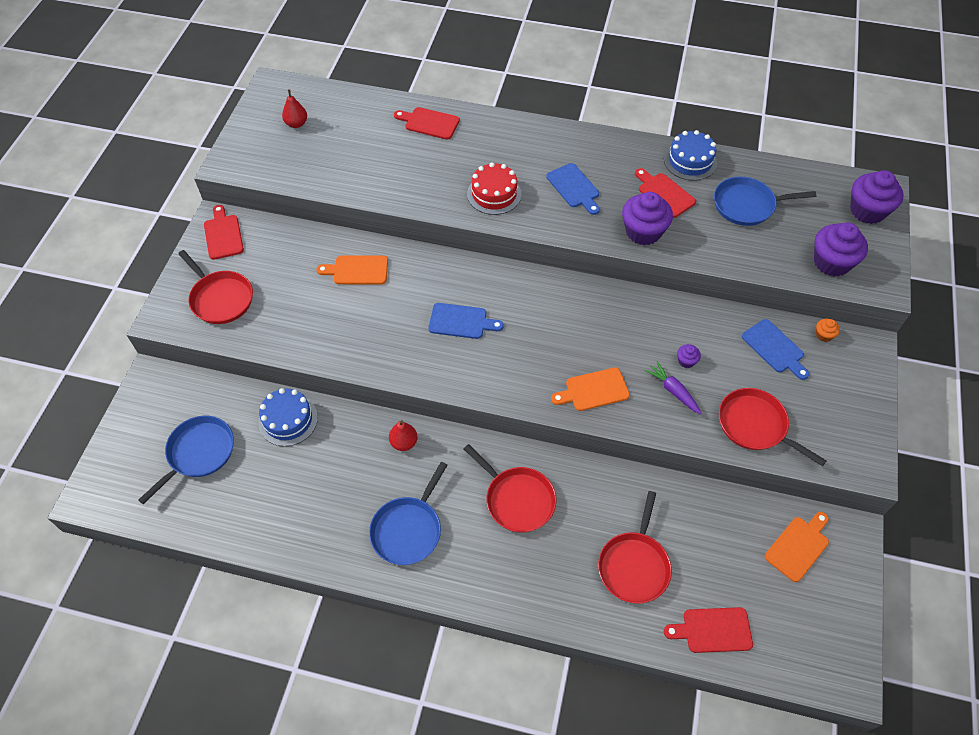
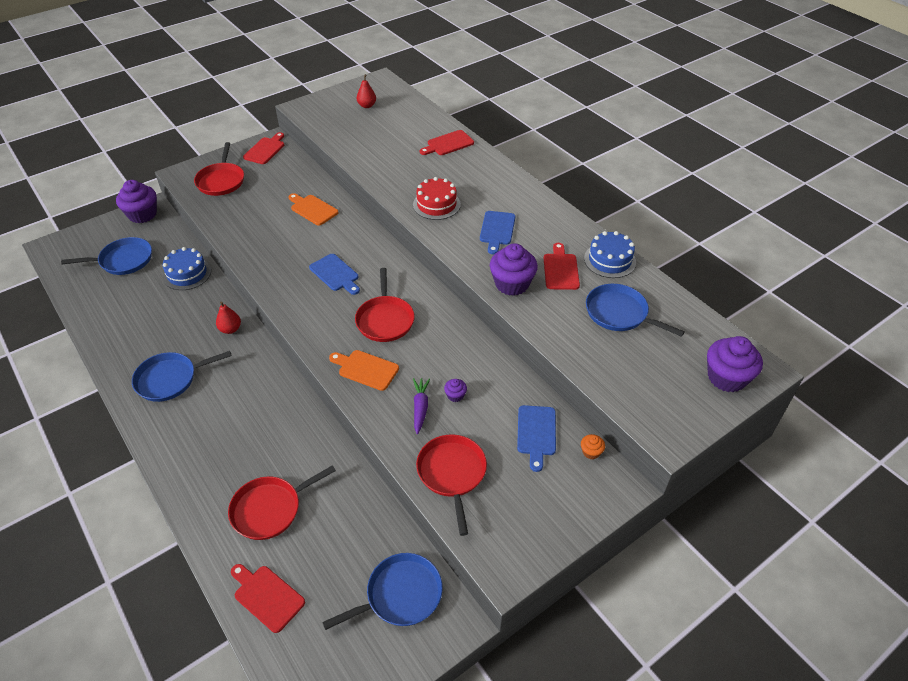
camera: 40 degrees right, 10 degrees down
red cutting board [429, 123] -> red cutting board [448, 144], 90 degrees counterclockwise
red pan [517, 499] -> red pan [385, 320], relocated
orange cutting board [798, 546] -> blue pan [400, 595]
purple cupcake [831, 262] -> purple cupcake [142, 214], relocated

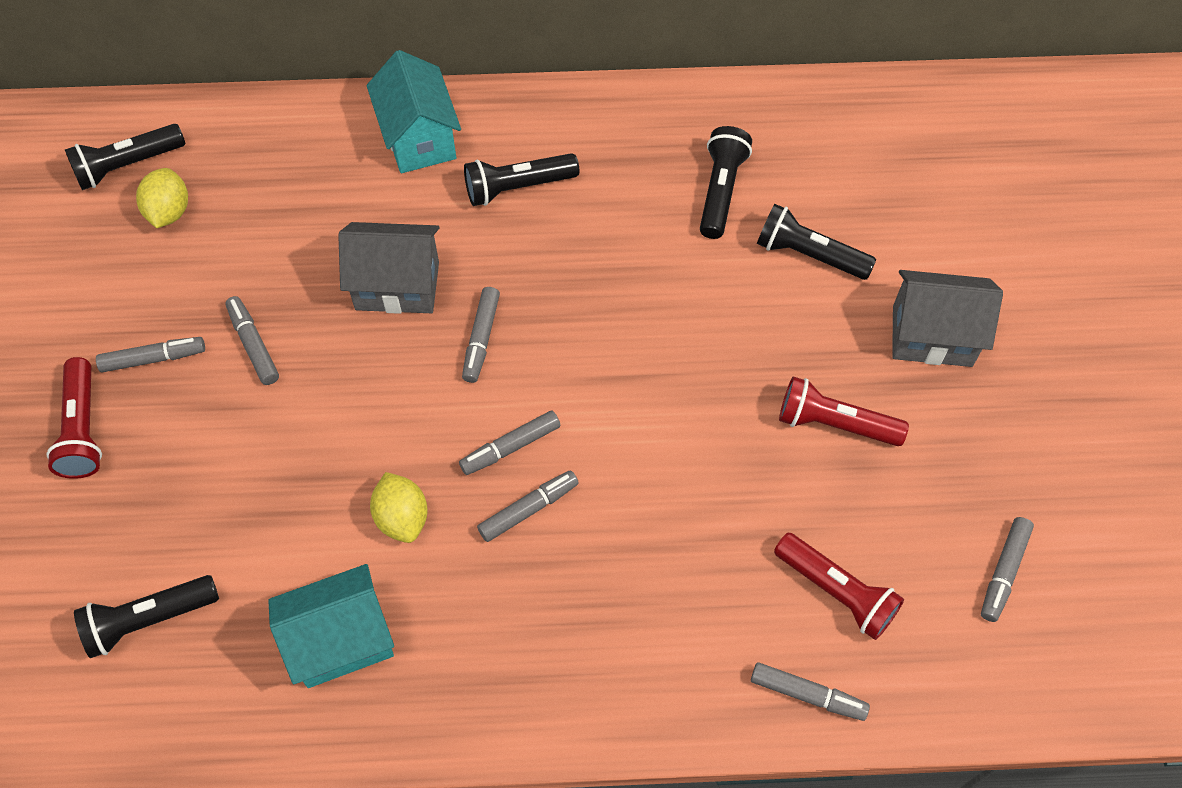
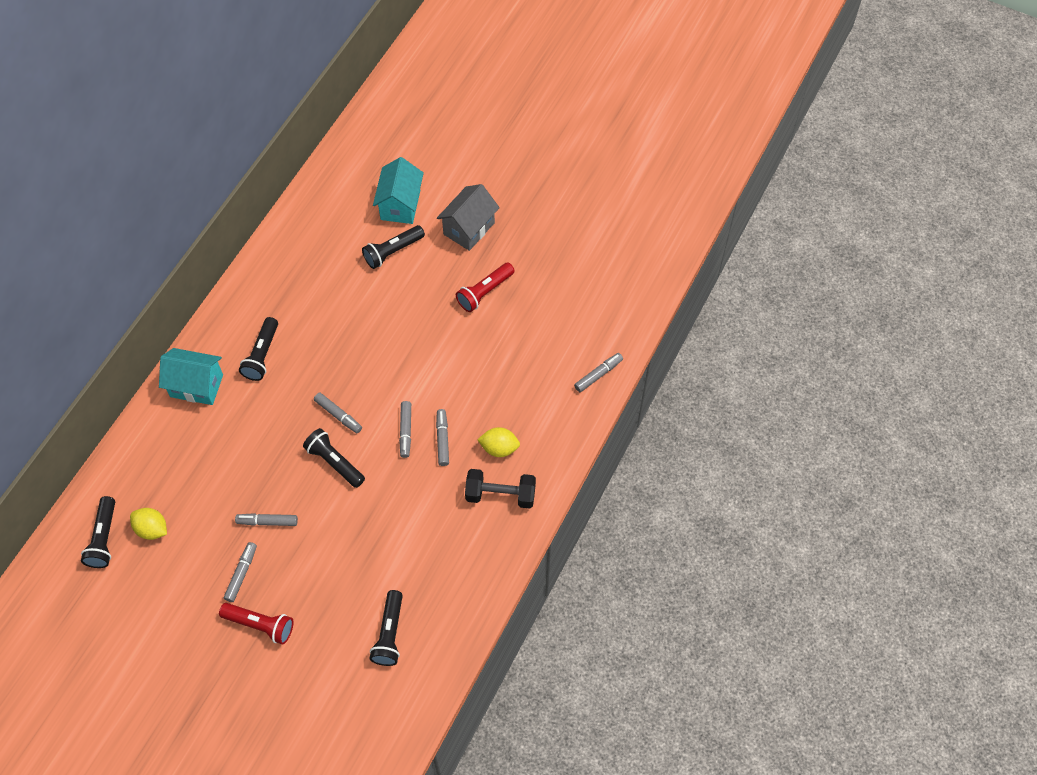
camera: 60 degrees left, 0 degrees up
turquoise house [341, 640] -> turquoise house [400, 205], relocated
grey house [397, 286] -> none
yellow lemon [402, 517] -> yellow lemon [499, 448], relocated
black flashlight [721, 191] -> black flashlight [334, 462], relocated
red flashlight [837, 592] -> none
grey marker [1003, 572] -> none
none -> black dumbbell [500, 495]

· · ·

* WHAT YOU HAVE TO DO:
Write out the data above in full and exactly, but without the pictures.

* ANSWER BOX:
camera: 40 degrees right, 10 degrees down
red cutting board [429, 123] -> red cutting board [448, 144], 90 degrees counterclockwise
red pan [517, 499] -> red pan [385, 320], relocated
orange cutting board [798, 546] -> blue pan [400, 595]
purple cupcake [831, 262] -> purple cupcake [142, 214], relocated

camera: 60 degrees left, 0 degrees up
turquoise house [341, 640] -> turquoise house [400, 205], relocated
grey house [397, 286] -> none
yellow lemon [402, 517] -> yellow lemon [499, 448], relocated
black flashlight [721, 191] -> black flashlight [334, 462], relocated
red flashlight [837, 592] -> none
grey marker [1003, 572] -> none
none -> black dumbbell [500, 495]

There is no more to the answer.